_Data supplied_
--- START ---

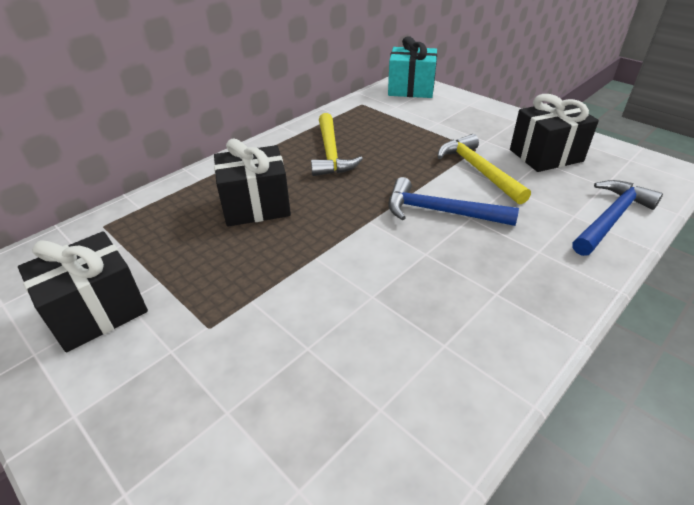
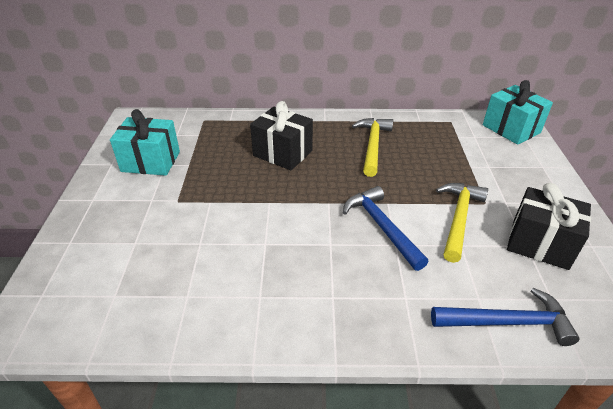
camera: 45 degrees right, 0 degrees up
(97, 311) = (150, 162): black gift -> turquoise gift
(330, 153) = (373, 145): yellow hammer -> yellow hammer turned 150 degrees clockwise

--- END ---
--- START ---

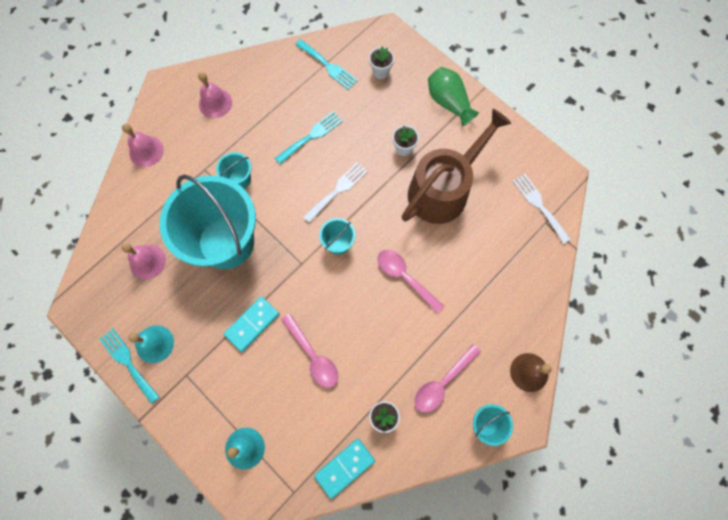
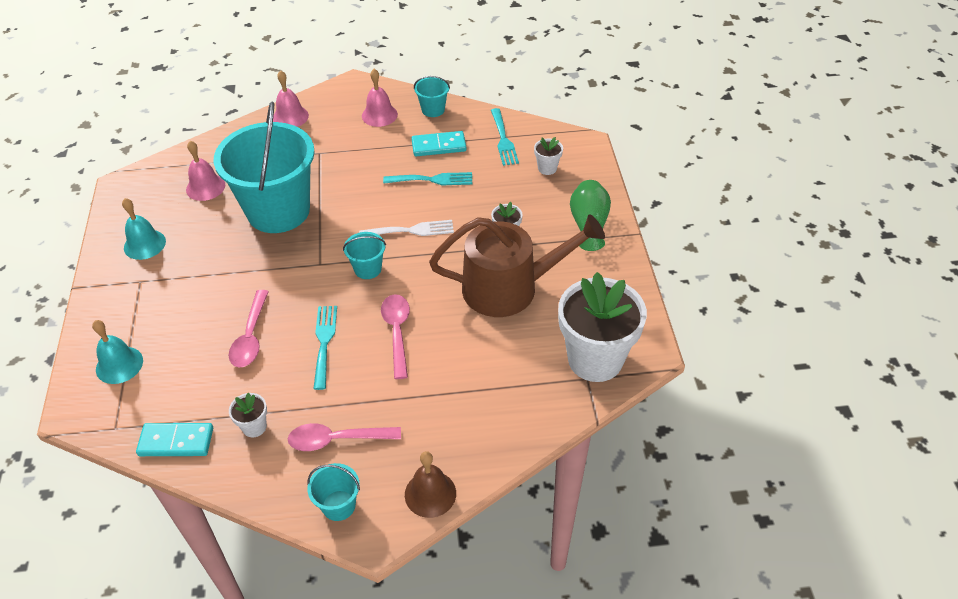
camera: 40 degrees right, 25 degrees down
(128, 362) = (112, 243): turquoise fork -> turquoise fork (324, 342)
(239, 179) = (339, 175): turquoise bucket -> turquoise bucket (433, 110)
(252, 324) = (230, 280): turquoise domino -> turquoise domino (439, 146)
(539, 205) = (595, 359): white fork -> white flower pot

--- END ---

_Task brief_
All that is needed is the number of lines above in which the string "fork" appears.

_Written response_
2